== Segment start ==

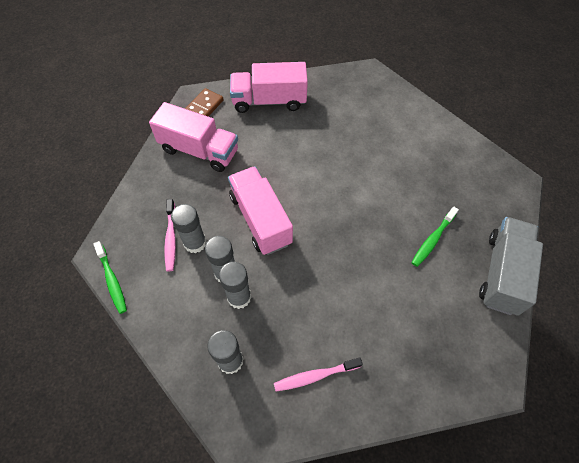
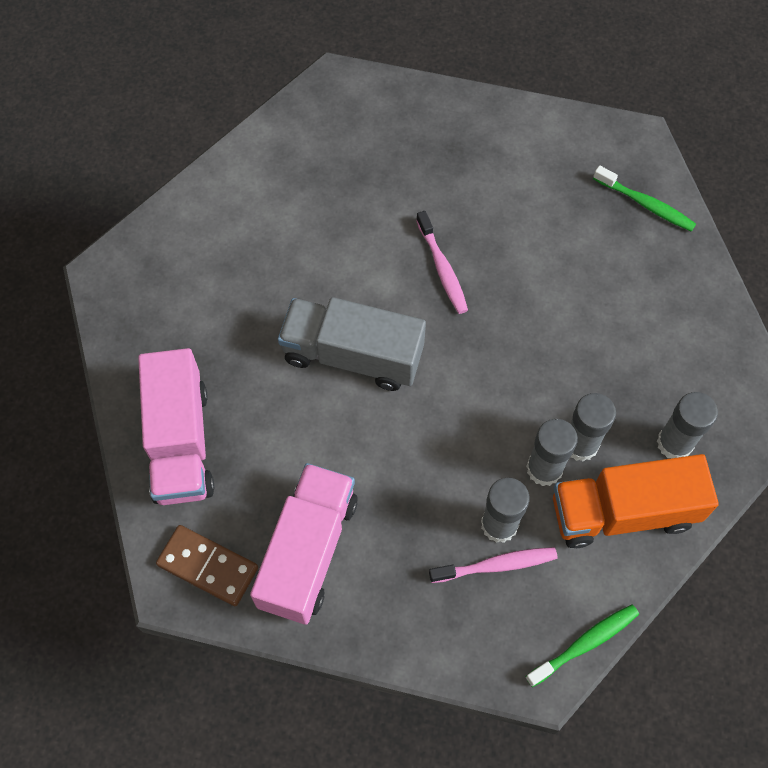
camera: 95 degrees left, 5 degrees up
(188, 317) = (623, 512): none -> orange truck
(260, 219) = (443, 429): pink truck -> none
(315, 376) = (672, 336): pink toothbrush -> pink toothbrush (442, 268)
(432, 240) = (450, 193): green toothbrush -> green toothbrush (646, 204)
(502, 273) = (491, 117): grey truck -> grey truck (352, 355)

== Segment end ==
== Segment start ==

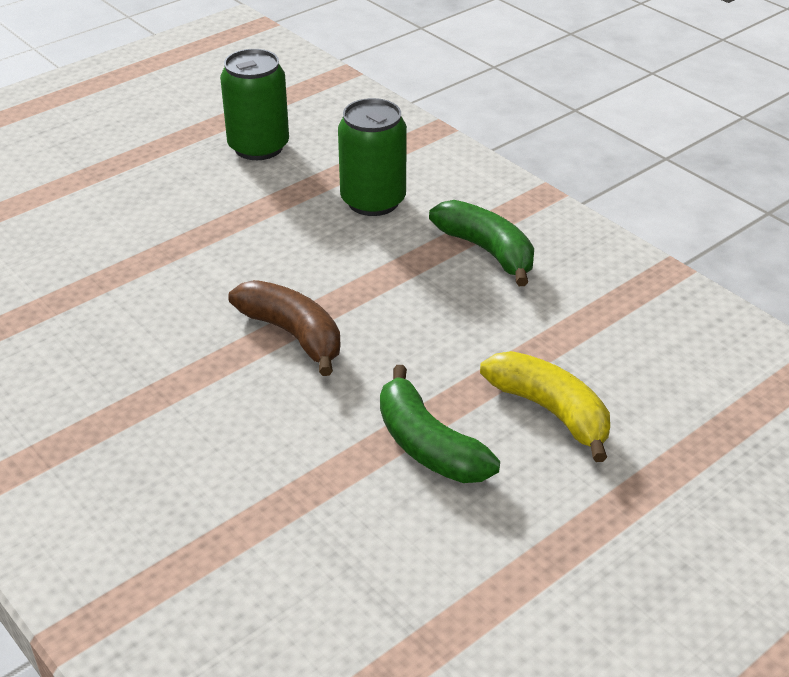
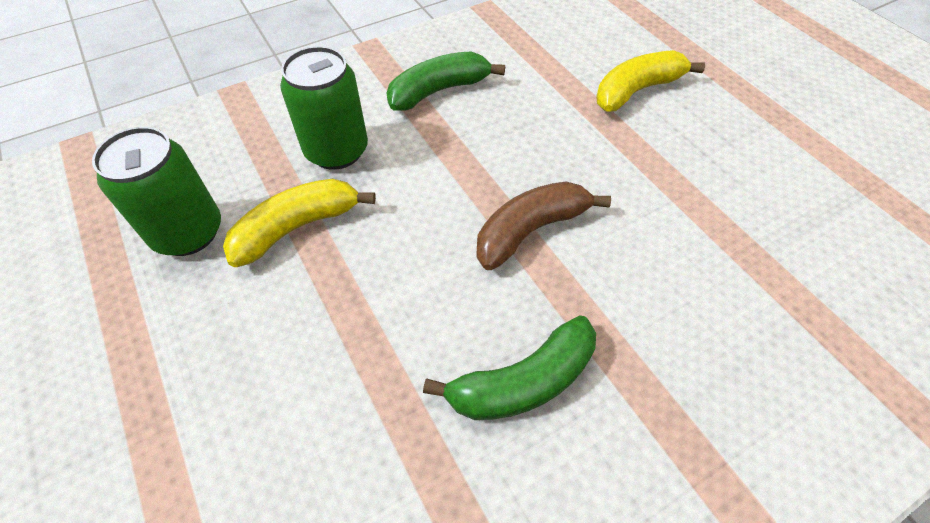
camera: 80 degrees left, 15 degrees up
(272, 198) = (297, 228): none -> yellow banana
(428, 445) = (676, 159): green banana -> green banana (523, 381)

== Segment end ==
== Segment start ==

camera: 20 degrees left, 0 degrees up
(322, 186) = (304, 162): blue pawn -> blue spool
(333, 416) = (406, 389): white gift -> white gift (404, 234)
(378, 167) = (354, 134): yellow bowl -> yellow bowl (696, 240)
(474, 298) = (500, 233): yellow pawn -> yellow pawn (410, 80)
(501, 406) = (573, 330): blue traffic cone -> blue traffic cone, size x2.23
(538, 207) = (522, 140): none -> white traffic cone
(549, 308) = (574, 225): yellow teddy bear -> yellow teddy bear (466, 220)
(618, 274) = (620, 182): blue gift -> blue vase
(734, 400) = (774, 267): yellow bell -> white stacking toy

== Segment end ==

> _What the task requires_
From the data above, return every line from the line that has "(549, 308) = (574, 225): yellow" up to and including the line that has "(734, 400) = (774, 267): yellow", exactly.

> _Answer box_
(549, 308) = (574, 225): yellow teddy bear -> yellow teddy bear (466, 220)
(618, 274) = (620, 182): blue gift -> blue vase
(734, 400) = (774, 267): yellow bell -> white stacking toy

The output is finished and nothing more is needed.